**To-do item**
Exclude the pictures, then restate every entry below exactly.

**Data for analysis**
►
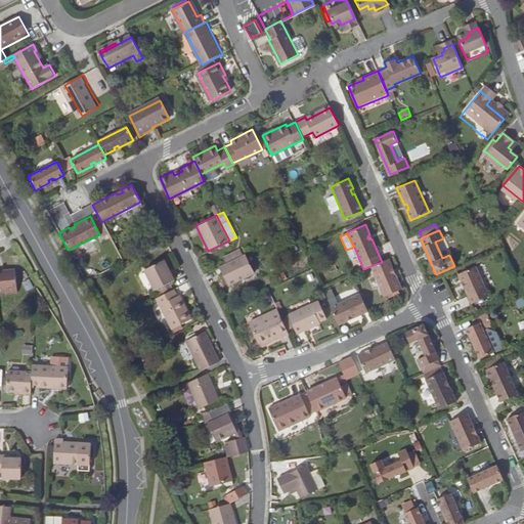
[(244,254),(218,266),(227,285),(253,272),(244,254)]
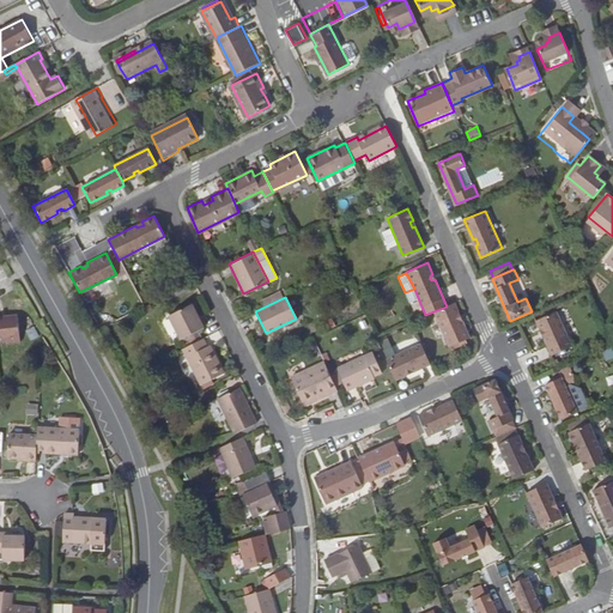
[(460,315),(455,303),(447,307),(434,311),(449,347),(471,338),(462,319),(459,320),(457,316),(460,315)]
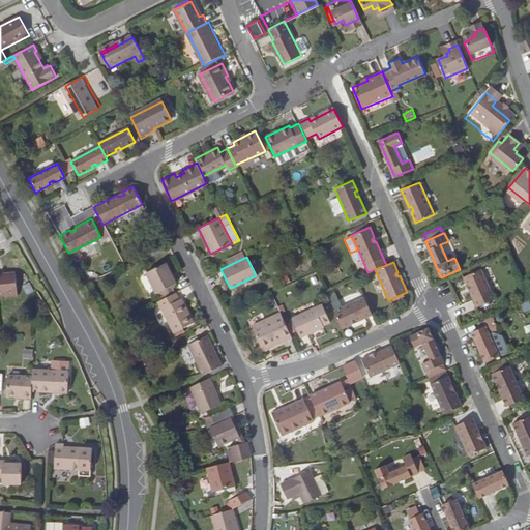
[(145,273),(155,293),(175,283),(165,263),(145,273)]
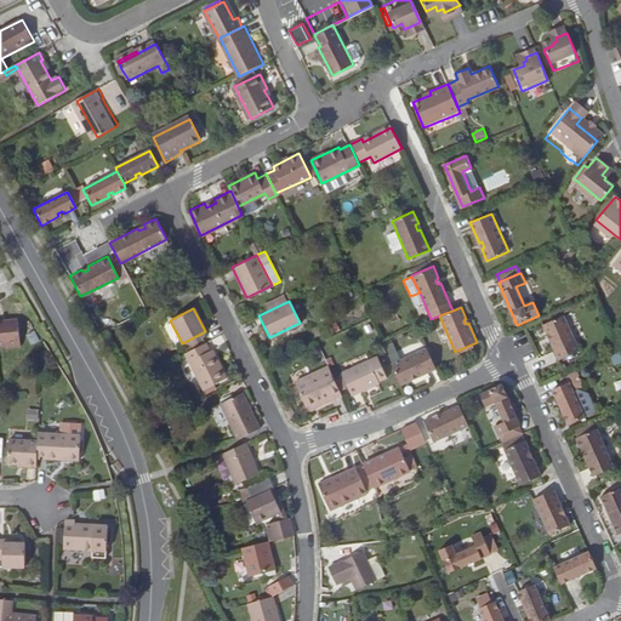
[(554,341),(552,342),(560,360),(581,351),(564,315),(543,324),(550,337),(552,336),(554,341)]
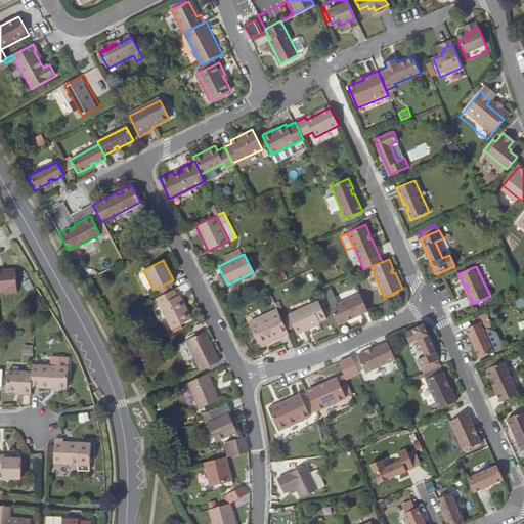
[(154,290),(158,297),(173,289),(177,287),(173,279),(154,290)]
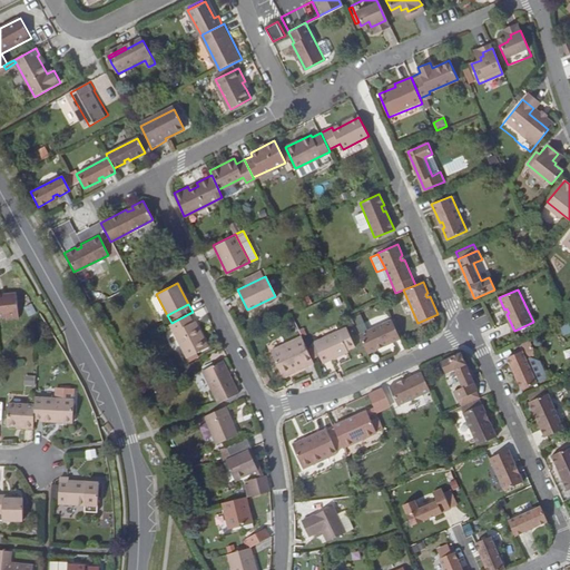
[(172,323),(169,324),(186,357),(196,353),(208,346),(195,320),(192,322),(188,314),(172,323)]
◄
**Exercise response**
[(244,254),(218,266),(227,285),(253,272),(244,254)]
[(460,315),(455,303),(447,307),(434,311),(449,347),(471,338),(462,319),(459,320),(457,316),(460,315)]
[(145,273),(155,293),(175,283),(165,263),(145,273)]
[(554,341),(552,342),(560,360),(581,351),(564,315),(543,324),(550,337),(552,336),(554,341)]
[(154,290),(158,297),(173,289),(177,287),(173,279),(154,290)]
[(172,323),(169,324),(186,357),(196,353),(208,346),(195,320),(192,322),(188,314),(172,323)]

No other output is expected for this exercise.